> _What you need to do_:
Please tally the lines below that contain the word "black", and reply with the number alone.

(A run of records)
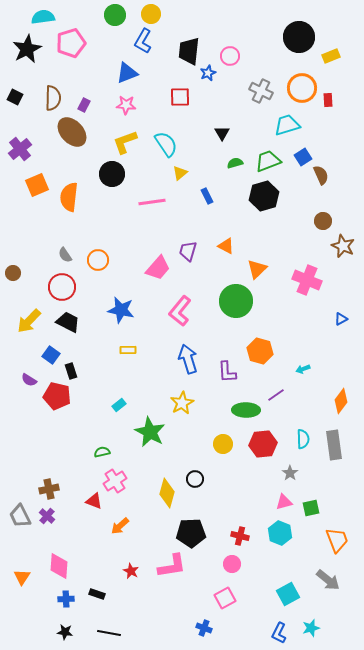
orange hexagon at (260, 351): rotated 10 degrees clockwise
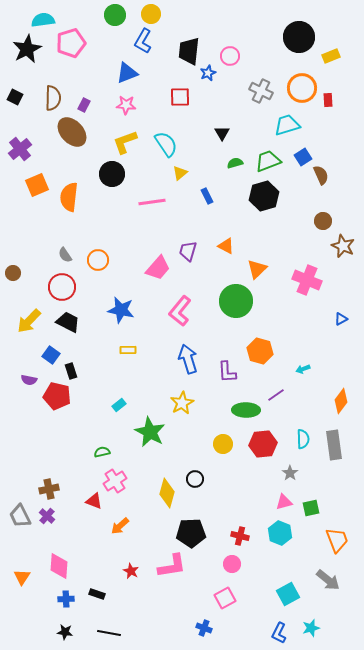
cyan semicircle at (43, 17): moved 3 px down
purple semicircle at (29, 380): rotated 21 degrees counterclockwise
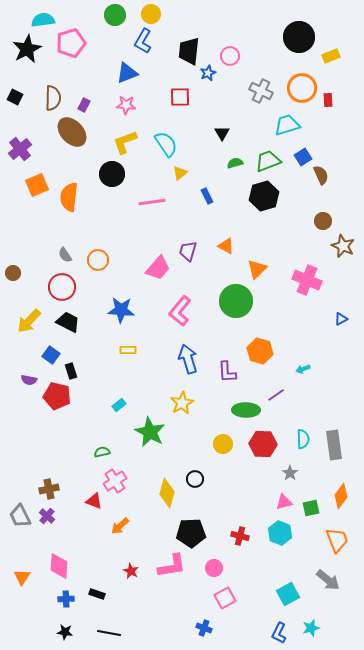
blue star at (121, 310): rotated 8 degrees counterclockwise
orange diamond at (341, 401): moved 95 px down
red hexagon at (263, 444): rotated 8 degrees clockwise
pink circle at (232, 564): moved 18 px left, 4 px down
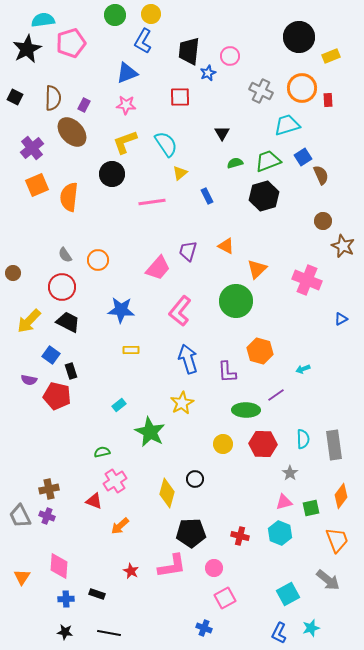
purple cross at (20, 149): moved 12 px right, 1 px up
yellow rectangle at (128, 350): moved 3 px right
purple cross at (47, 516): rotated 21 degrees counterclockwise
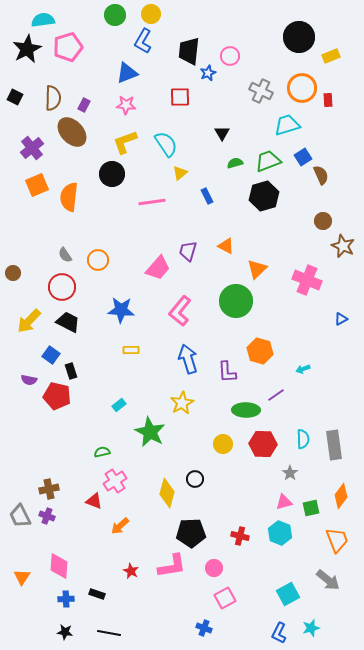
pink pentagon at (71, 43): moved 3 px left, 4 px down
...
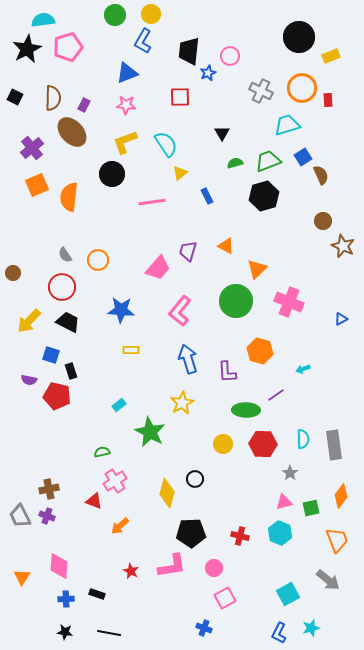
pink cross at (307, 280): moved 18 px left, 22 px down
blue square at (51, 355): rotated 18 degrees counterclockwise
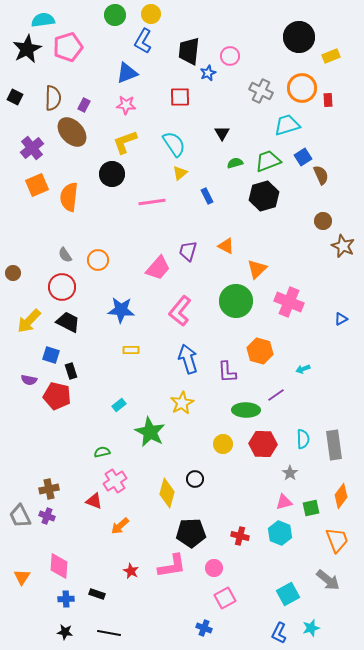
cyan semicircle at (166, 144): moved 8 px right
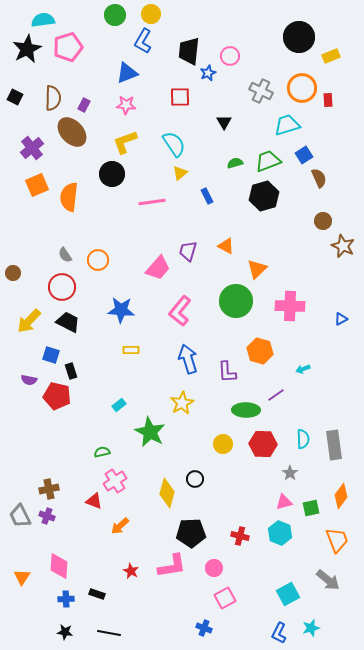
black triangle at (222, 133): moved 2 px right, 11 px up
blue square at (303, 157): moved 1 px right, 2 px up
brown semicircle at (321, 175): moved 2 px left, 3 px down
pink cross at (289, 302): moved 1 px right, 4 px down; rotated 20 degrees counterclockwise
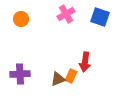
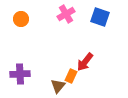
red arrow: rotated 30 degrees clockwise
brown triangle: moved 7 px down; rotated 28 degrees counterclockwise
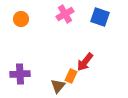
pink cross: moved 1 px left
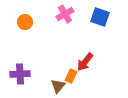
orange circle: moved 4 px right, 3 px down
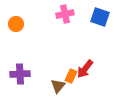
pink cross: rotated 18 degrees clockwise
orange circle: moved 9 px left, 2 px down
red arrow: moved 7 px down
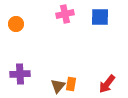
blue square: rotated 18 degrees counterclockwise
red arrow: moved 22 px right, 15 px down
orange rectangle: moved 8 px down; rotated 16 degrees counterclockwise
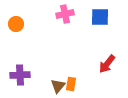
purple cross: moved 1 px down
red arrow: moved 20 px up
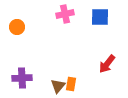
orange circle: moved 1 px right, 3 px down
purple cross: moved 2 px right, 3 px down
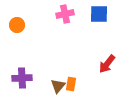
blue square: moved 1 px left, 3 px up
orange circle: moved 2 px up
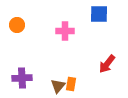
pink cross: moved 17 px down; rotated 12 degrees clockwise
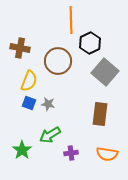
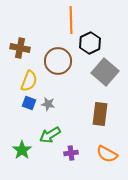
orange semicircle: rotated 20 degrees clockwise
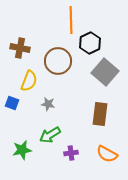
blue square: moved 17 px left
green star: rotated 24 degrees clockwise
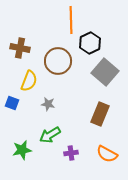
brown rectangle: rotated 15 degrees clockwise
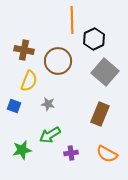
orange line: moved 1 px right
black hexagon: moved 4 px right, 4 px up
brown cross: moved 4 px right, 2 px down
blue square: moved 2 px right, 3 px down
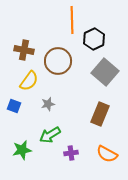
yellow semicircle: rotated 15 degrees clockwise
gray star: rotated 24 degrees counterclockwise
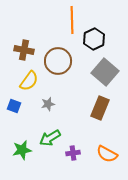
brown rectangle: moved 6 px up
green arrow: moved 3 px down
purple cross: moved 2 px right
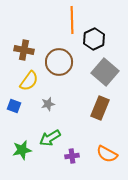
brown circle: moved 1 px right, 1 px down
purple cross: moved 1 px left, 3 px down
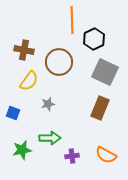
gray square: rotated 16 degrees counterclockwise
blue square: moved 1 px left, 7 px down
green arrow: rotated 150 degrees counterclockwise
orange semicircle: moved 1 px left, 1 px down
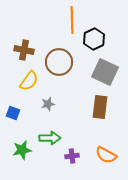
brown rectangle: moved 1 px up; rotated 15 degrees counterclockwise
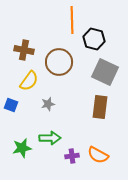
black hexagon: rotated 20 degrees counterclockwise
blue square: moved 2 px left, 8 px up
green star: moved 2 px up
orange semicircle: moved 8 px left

> _Result of this exercise_:
3